### [How to complete this task]
When copying the data below, keep only the lines from the one with "RTC3 pin SDA: D8 -> D5" through the one with "PIXELS: SK6812 -> WS2812B", word for word, and skip the pictures.

### [Source data]

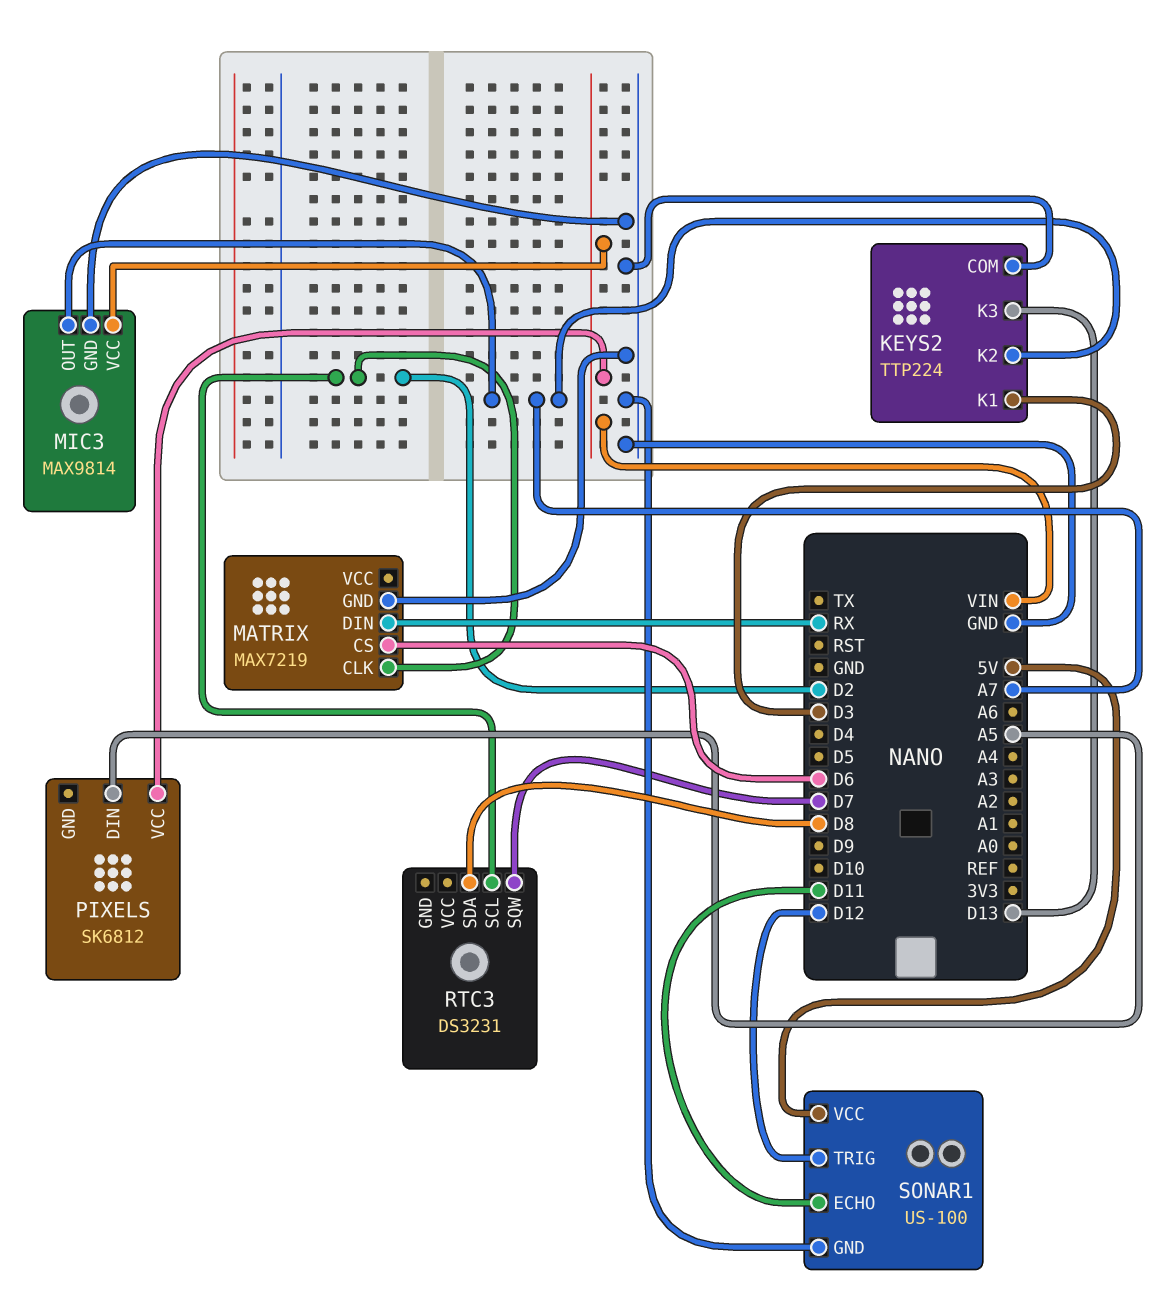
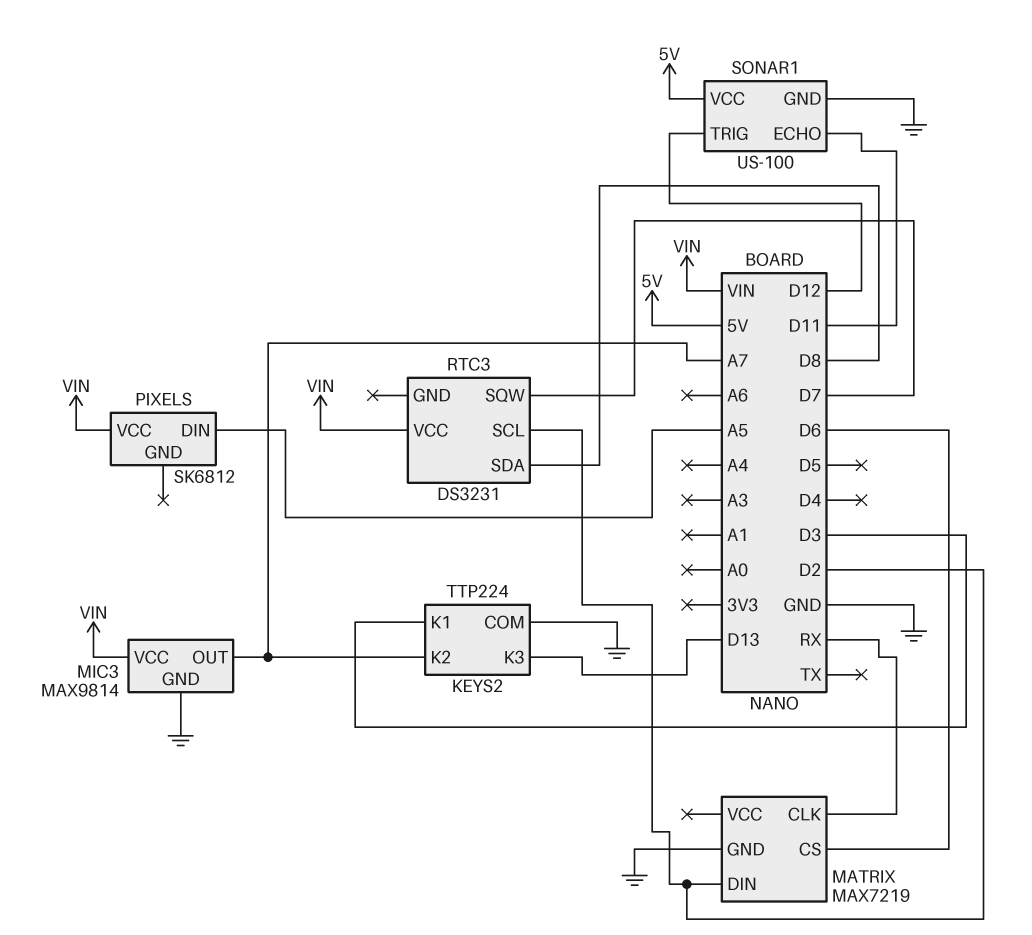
MATRIX pin CLK: D2 -> RX
MATRIX pin DIN: RX -> D2
RTC3 pin VCC: none -> VIN

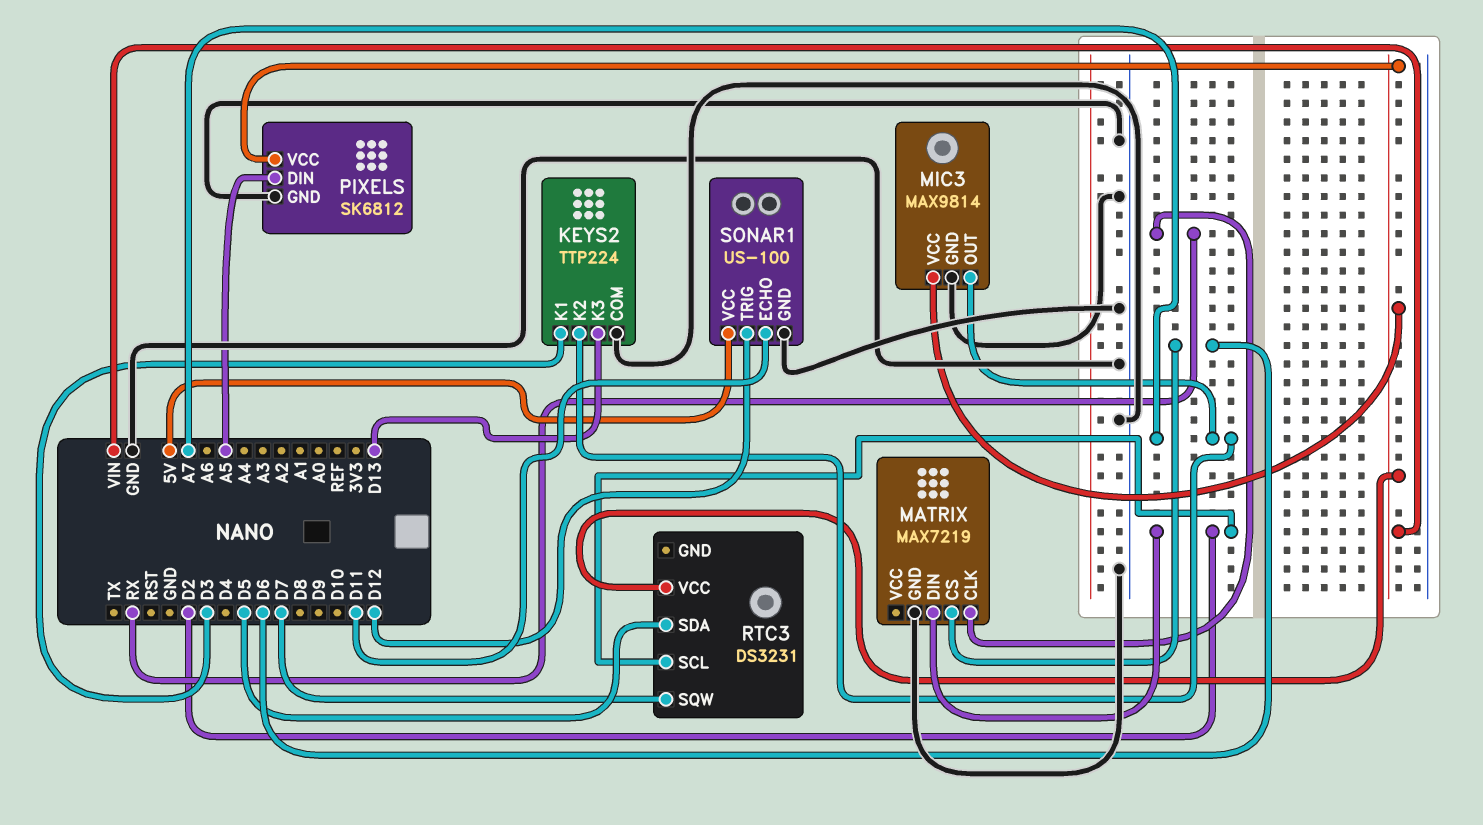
PIXELS pin GND: none -> GND
RTC3 pin SDA: D8 -> D5

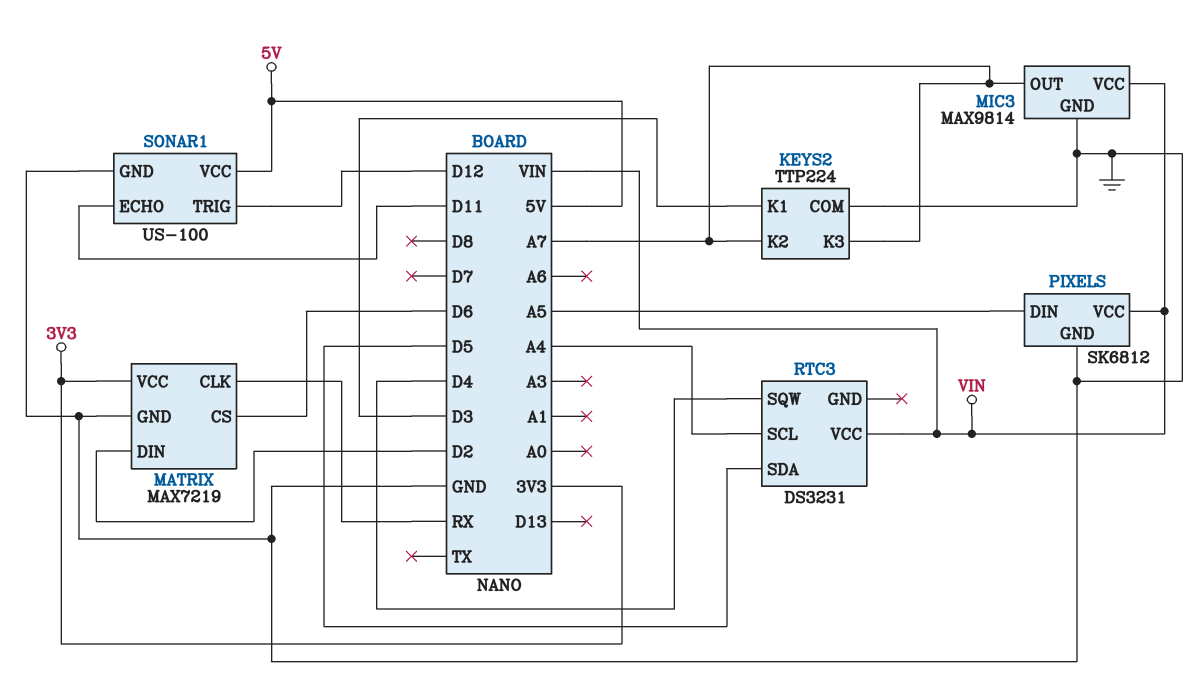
KEYS2 pin K3: D13 -> A7
MATRIX pin VCC: none -> 3V3
RTC3 pin SCL: D2 -> A4
RTC3 pin SQW: D7 -> D4

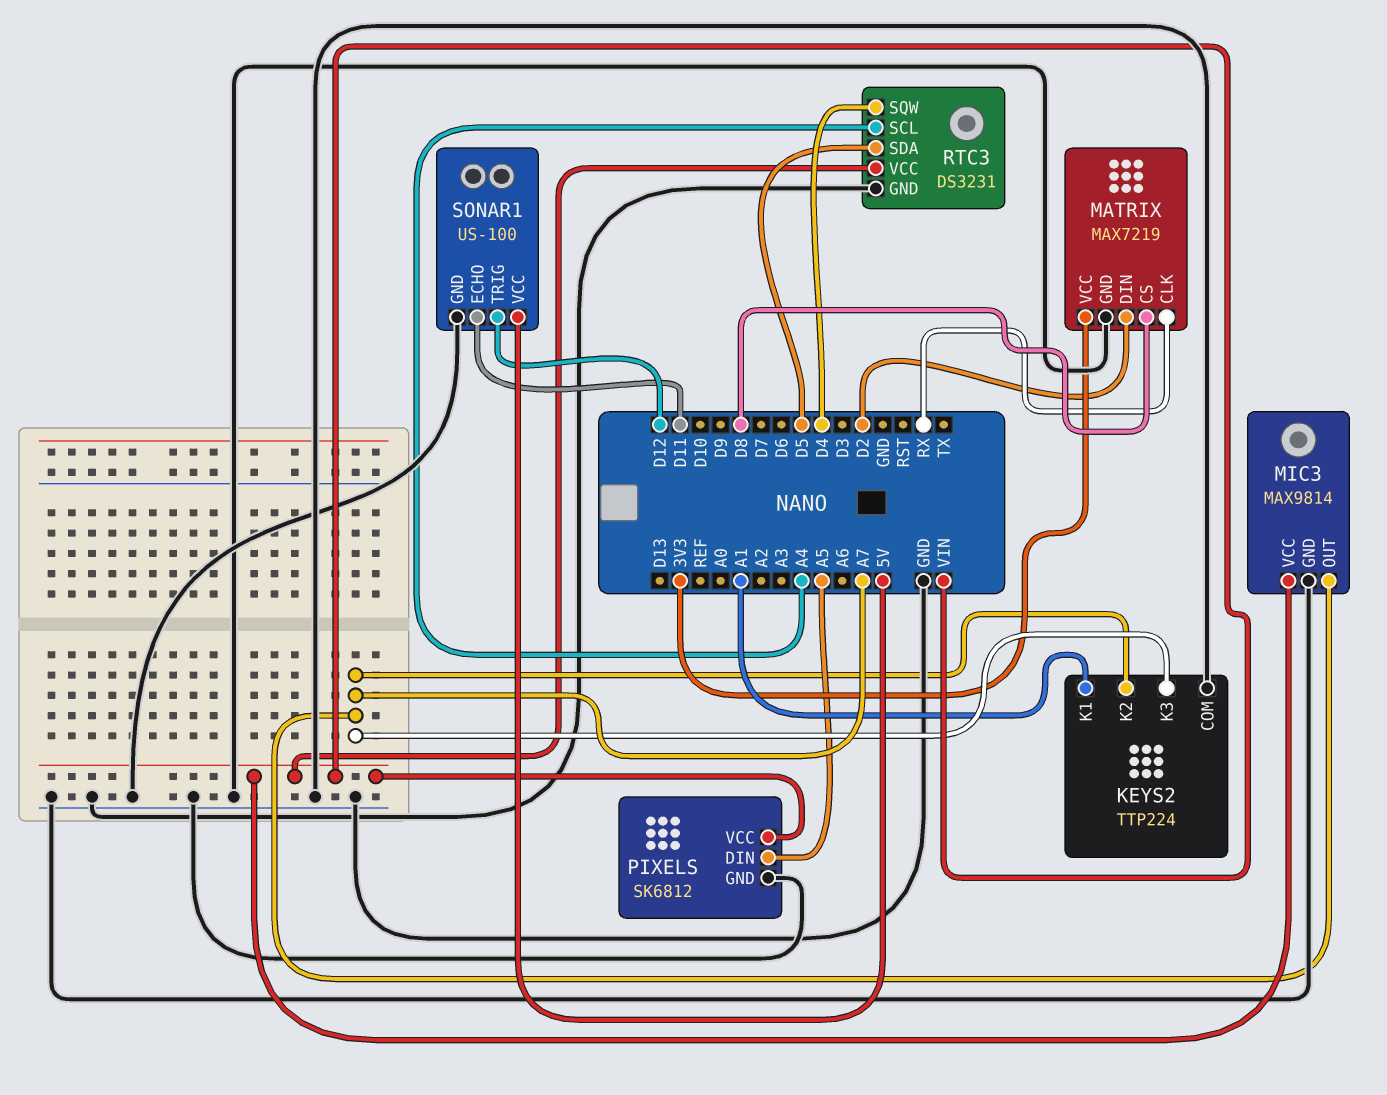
KEYS2 pin K1: D3 -> A1
MATRIX pin CS: D6 -> D8
RTC3 pin GND: none -> GND

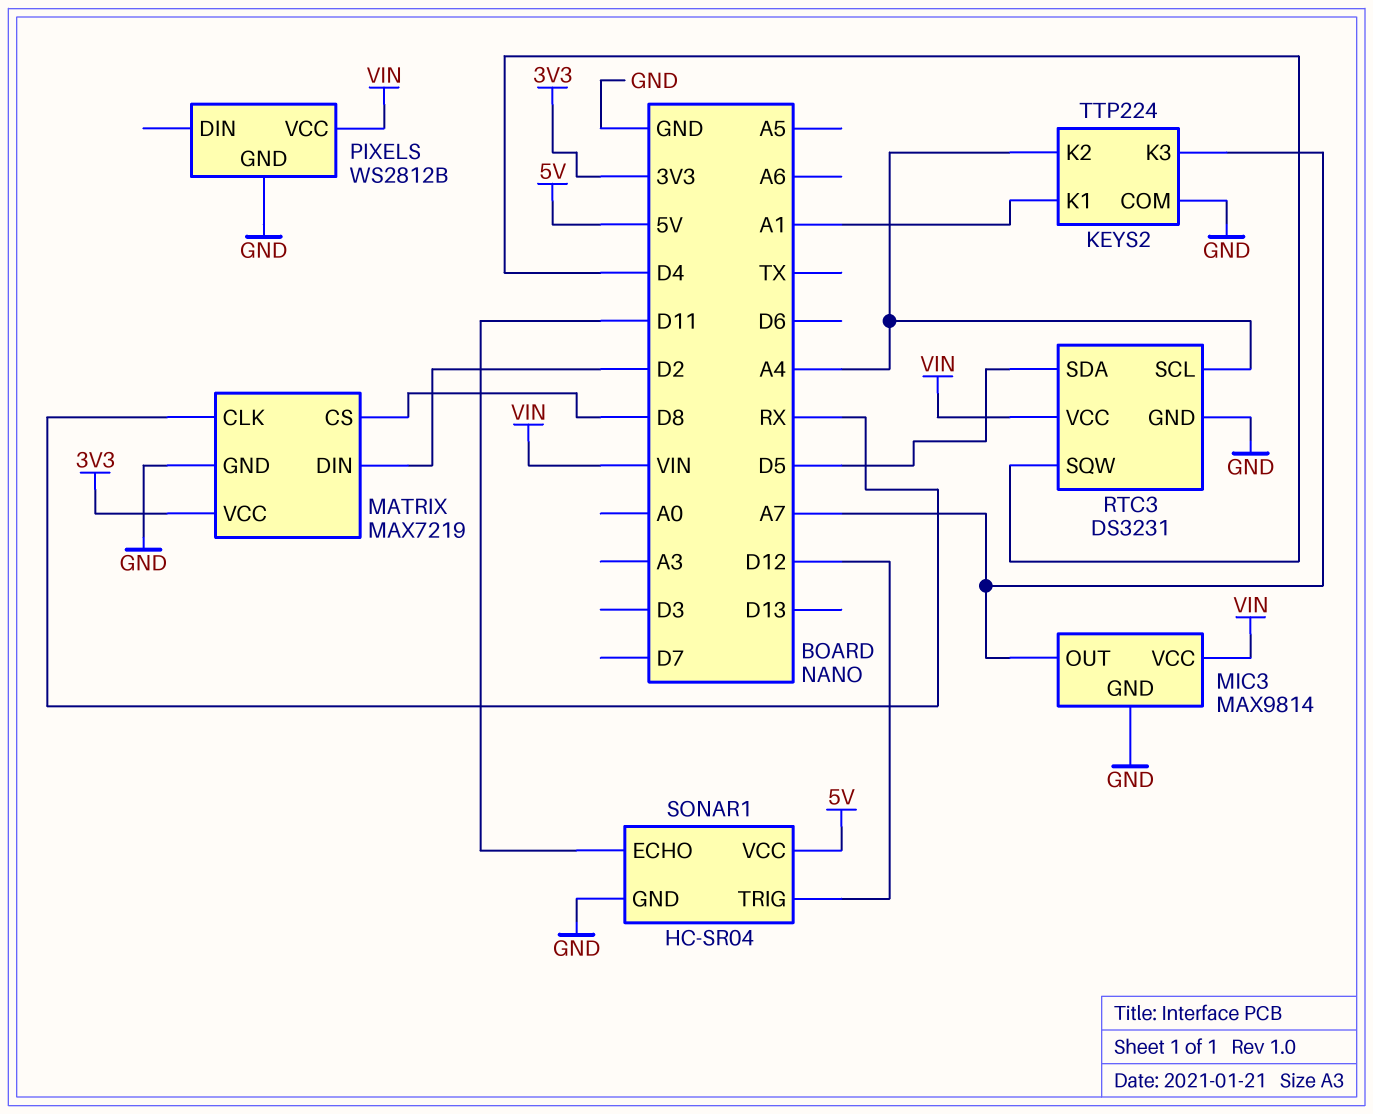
KEYS2 pin K2: A7 -> A4
PIXELS: SK6812 -> WS2812B
PIXELS pin DIN: A5 -> none
SONAR1: US-100 -> HC-SR04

### [Task solution]
RTC3 pin SDA: D8 -> D5

KEYS2 pin K3: D13 -> A7
MATRIX pin VCC: none -> 3V3
RTC3 pin SCL: D2 -> A4
RTC3 pin SQW: D7 -> D4

KEYS2 pin K1: D3 -> A1
MATRIX pin CS: D6 -> D8
RTC3 pin GND: none -> GND

KEYS2 pin K2: A7 -> A4
PIXELS: SK6812 -> WS2812B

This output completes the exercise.